WHAT YOU NEED TO DO: Every line below that holds the string "blau" should be copied out.

GIVEN INFORMATION:
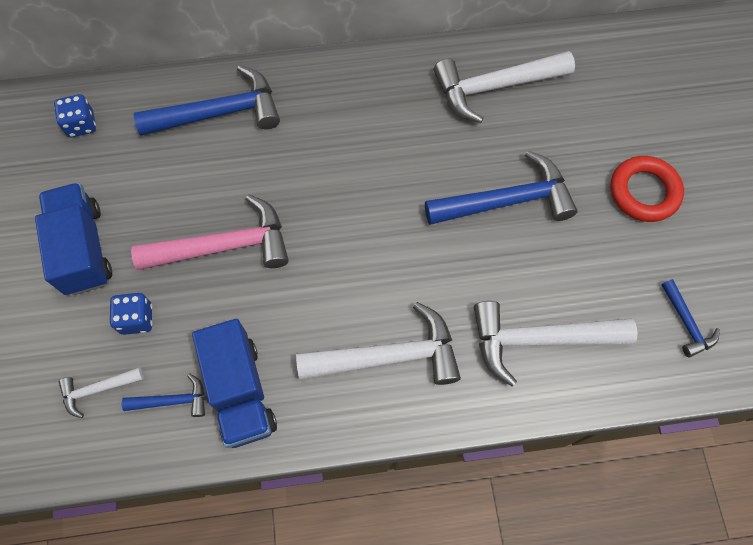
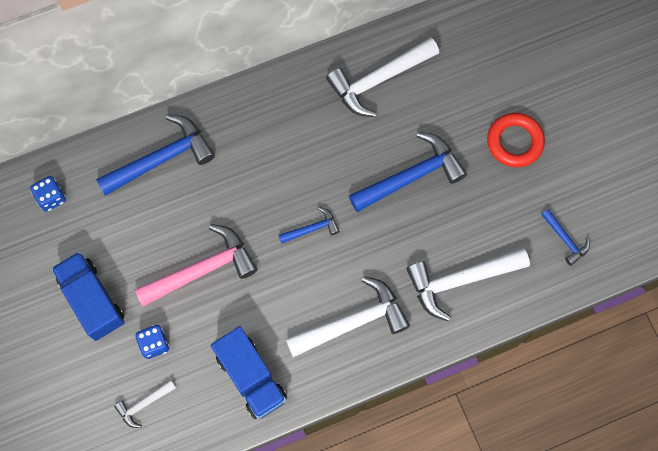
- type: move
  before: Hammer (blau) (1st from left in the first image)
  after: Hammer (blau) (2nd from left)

RESULT FOR THIS EXERCISE:
  before: Hammer (blau) (1st from left in the first image)
  after: Hammer (blau) (2nd from left)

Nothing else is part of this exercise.